Task to complete >>
Filter the entries for the word "pentagon". Copy each line in which it occurs.
-------- Source information --------
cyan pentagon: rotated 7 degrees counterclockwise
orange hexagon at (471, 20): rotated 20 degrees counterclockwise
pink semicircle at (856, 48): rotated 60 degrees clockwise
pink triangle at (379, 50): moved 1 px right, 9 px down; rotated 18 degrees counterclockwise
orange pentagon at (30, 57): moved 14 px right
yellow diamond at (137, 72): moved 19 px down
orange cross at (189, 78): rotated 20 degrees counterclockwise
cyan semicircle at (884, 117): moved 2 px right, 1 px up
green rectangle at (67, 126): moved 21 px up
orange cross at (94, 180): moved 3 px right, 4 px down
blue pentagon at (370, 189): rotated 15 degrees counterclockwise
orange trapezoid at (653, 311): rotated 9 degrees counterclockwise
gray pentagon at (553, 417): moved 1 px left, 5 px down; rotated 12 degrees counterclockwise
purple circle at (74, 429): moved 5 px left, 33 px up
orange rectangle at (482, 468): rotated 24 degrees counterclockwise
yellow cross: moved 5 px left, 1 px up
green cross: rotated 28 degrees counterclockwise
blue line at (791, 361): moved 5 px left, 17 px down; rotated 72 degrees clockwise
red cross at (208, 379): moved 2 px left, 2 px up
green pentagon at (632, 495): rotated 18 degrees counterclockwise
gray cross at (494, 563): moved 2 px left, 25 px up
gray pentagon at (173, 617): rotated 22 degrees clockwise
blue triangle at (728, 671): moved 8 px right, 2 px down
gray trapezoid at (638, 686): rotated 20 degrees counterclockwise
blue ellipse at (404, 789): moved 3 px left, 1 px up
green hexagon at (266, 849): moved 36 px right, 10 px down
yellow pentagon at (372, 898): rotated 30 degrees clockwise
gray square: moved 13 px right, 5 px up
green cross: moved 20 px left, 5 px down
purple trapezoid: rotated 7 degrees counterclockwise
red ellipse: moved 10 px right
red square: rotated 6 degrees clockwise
--------
Written response >>
cyan pentagon: rotated 7 degrees counterclockwise
orange pentagon at (30, 57): moved 14 px right
blue pentagon at (370, 189): rotated 15 degrees counterclockwise
gray pentagon at (553, 417): moved 1 px left, 5 px down; rotated 12 degrees counterclockwise
green pentagon at (632, 495): rotated 18 degrees counterclockwise
gray pentagon at (173, 617): rotated 22 degrees clockwise
yellow pentagon at (372, 898): rotated 30 degrees clockwise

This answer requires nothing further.